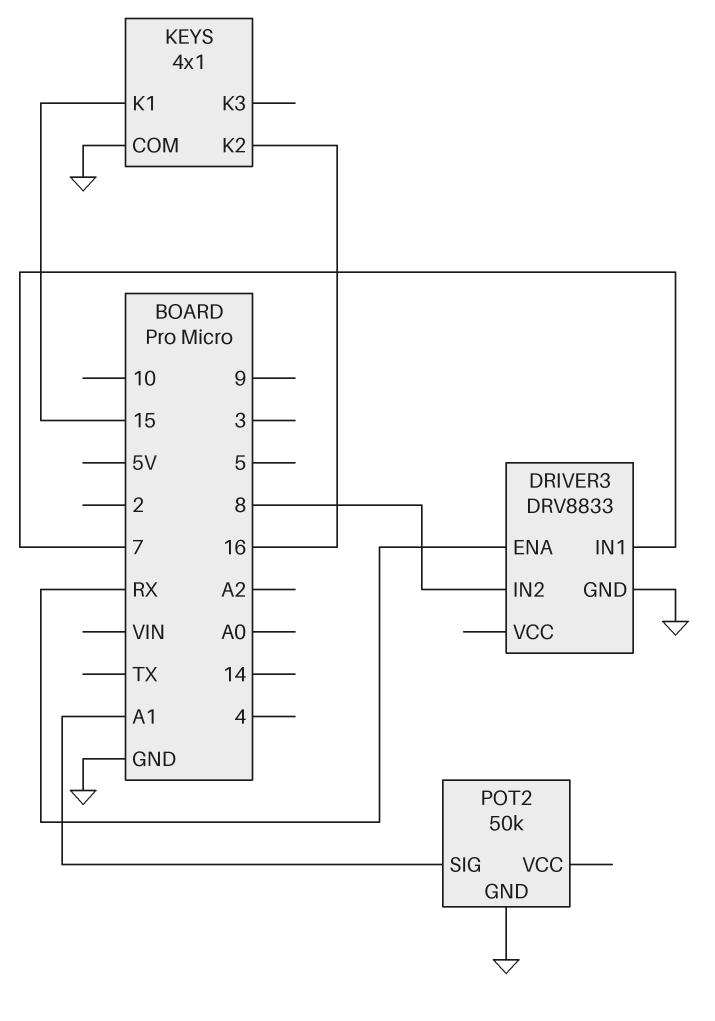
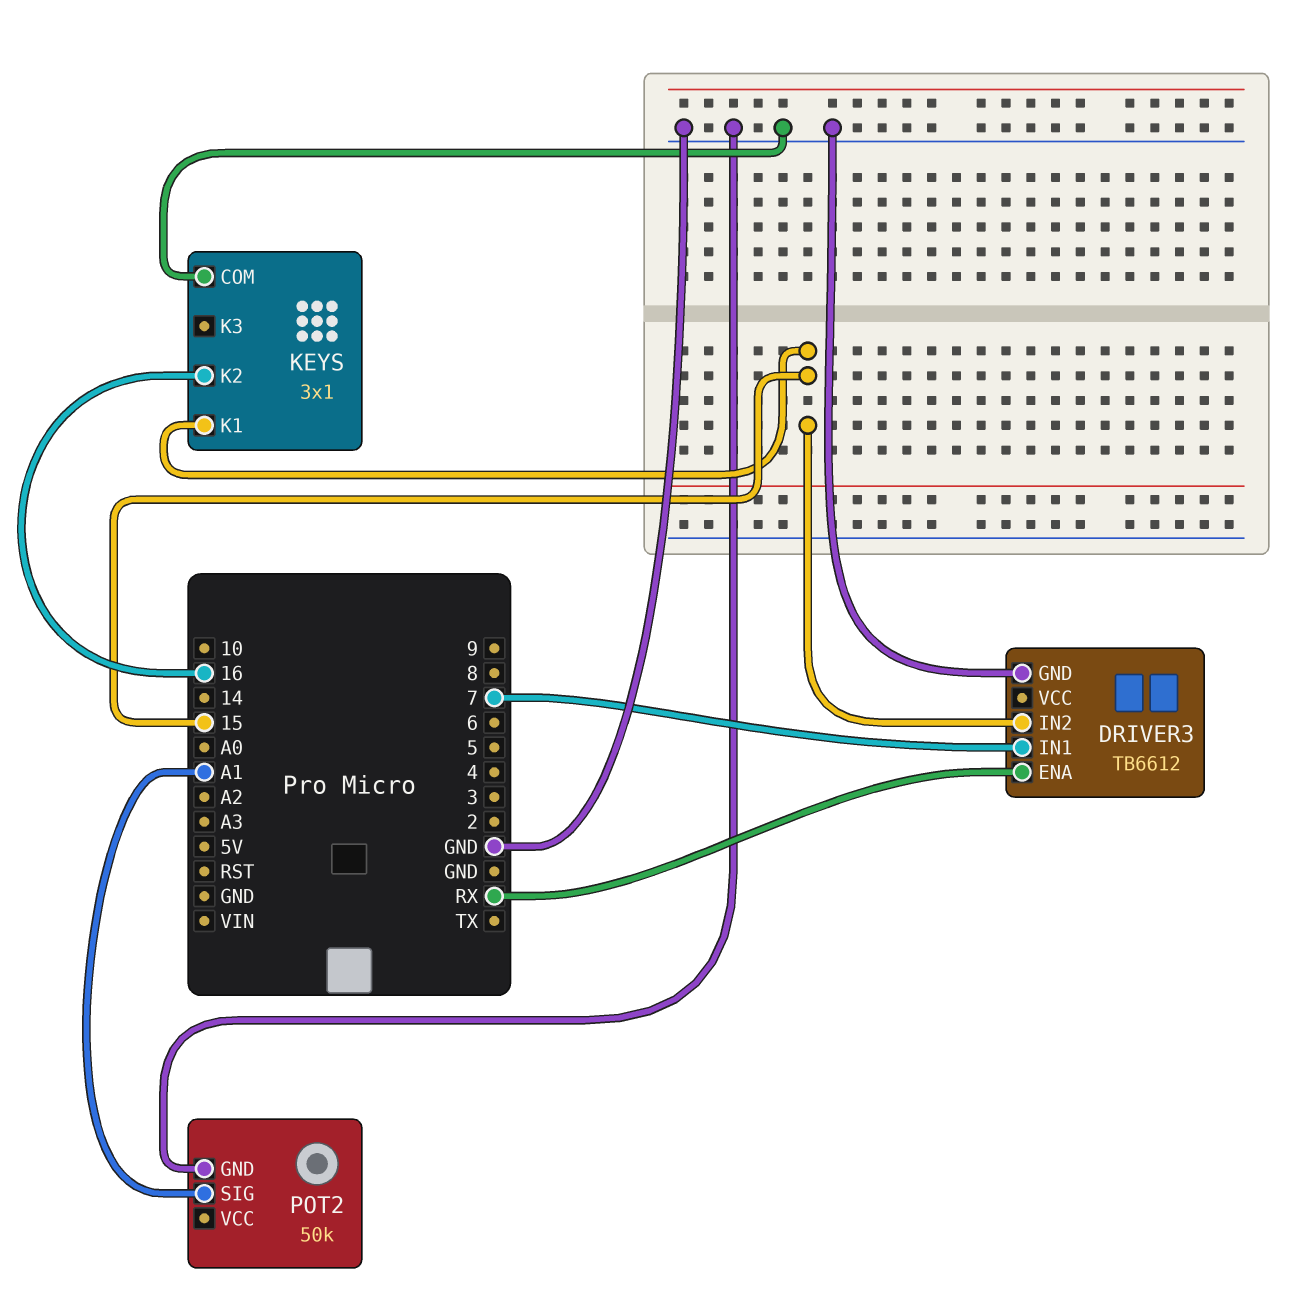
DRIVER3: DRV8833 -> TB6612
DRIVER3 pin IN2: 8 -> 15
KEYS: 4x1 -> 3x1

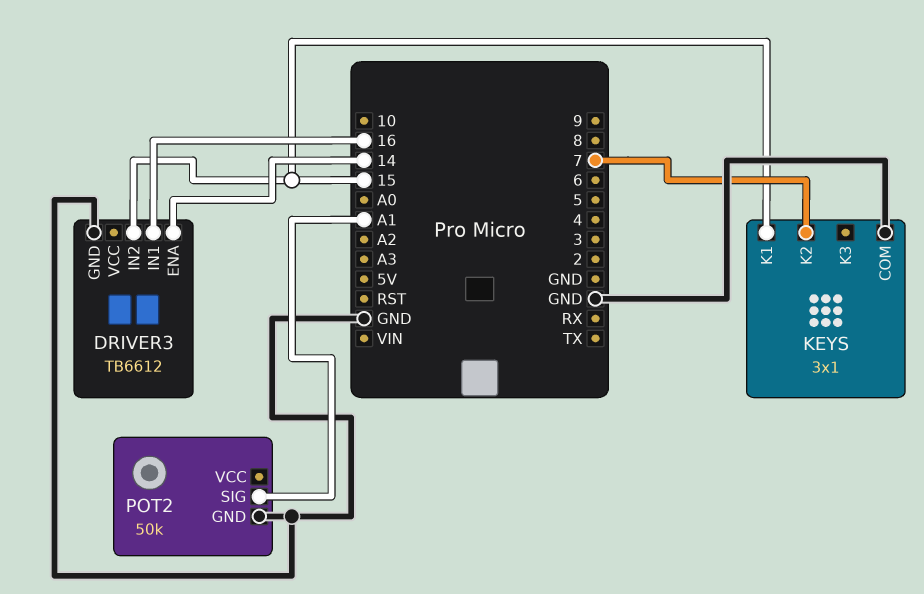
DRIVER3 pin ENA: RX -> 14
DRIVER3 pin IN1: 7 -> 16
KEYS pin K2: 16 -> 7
___
• WHAT YOU ARE ASKED TO DO
What you hand back should match the entries above exactly, except that no picture appears.

• EXERCISE OUTPUT
DRIVER3: DRV8833 -> TB6612
DRIVER3 pin IN2: 8 -> 15
KEYS: 4x1 -> 3x1

DRIVER3 pin ENA: RX -> 14
DRIVER3 pin IN1: 7 -> 16
KEYS pin K2: 16 -> 7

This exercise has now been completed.